*** Block opens ***

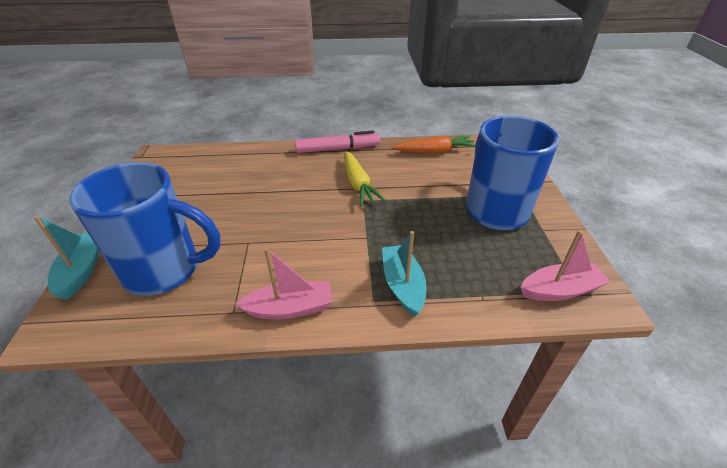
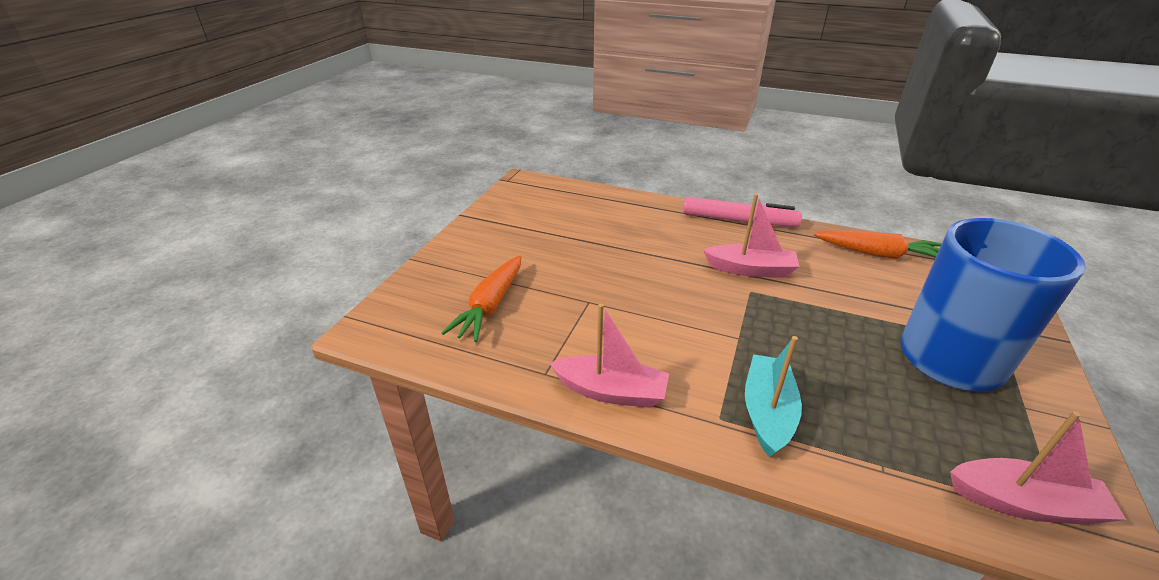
camera: 25 degrees right, 5 degrees down
(82, 270) = (412, 281): turquoise boat -> none
(165, 270) = (490, 305): blue mug -> orange carrot
(358, 184) = (750, 269): yellow carrot -> pink boat

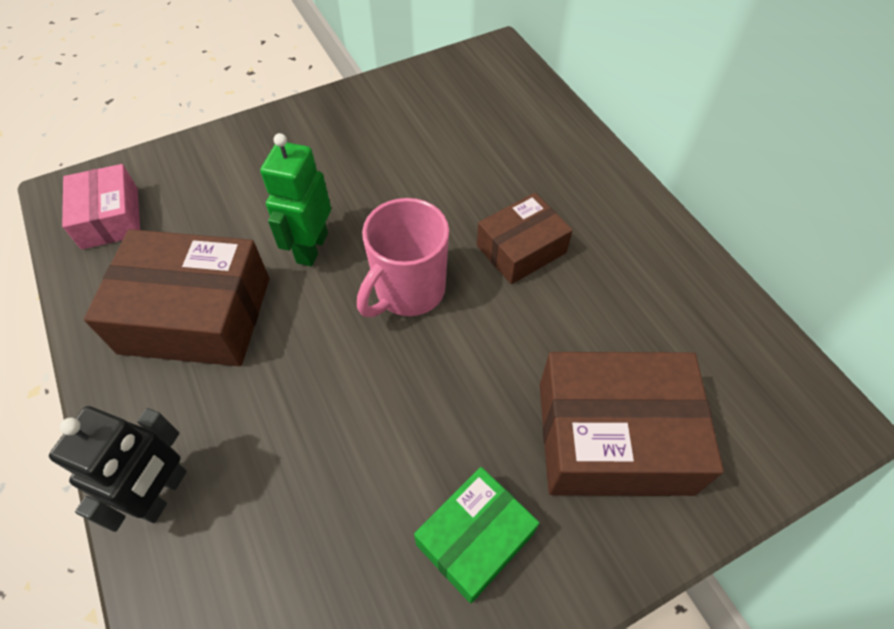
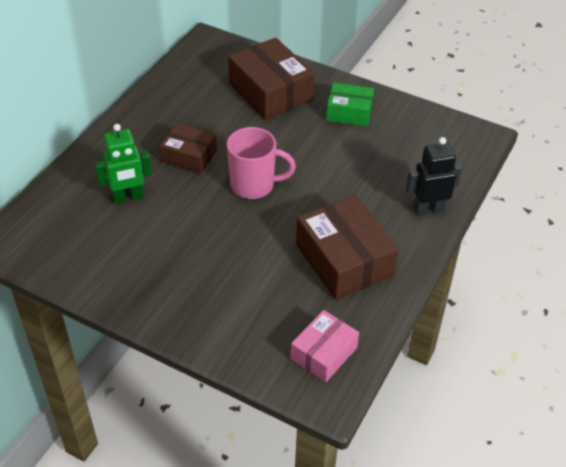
camera: 125 degrees left, 10 degrees down
(311, 248) = (260, 239): green robot -> green robot (128, 197)

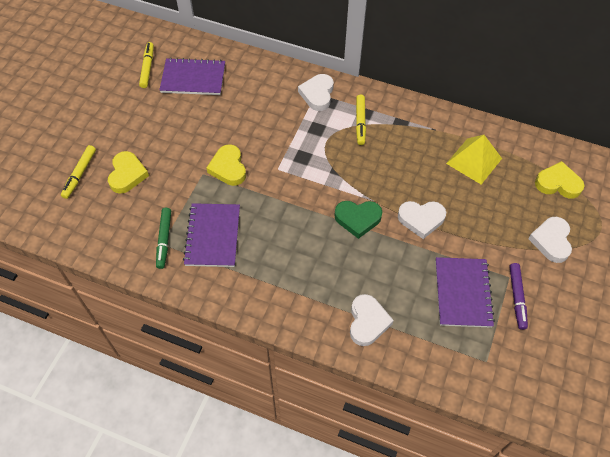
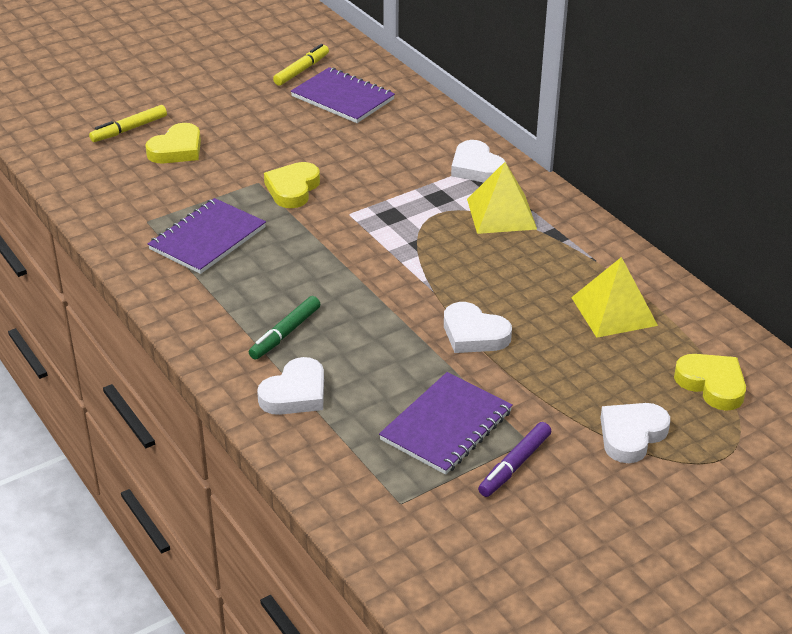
camera: 35 degrees right, 20 degrees down
(164, 240) = (152, 219): green marker -> green marker (285, 333)
(317, 94) = (476, 167): white heart -> white heart turned 75 degrees counterclockwise
(358, 219) = (393, 298): green heart -> none
(360, 122) = (501, 214): yellow marker -> yellow pyramid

*** Block closes ***

→ What you need to do: Print all the material above exactly, and drop the images.

→ Task result:
camera: 25 degrees right, 5 degrees down
(82, 270) = (412, 281): turquoise boat -> none
(165, 270) = (490, 305): blue mug -> orange carrot
(358, 184) = (750, 269): yellow carrot -> pink boat

camera: 125 degrees left, 10 degrees down
(311, 248) = (260, 239): green robot -> green robot (128, 197)

camera: 35 degrees right, 20 degrees down
(164, 240) = (152, 219): green marker -> green marker (285, 333)
(317, 94) = (476, 167): white heart -> white heart turned 75 degrees counterclockwise
(358, 219) = (393, 298): green heart -> none
(360, 122) = (501, 214): yellow marker -> yellow pyramid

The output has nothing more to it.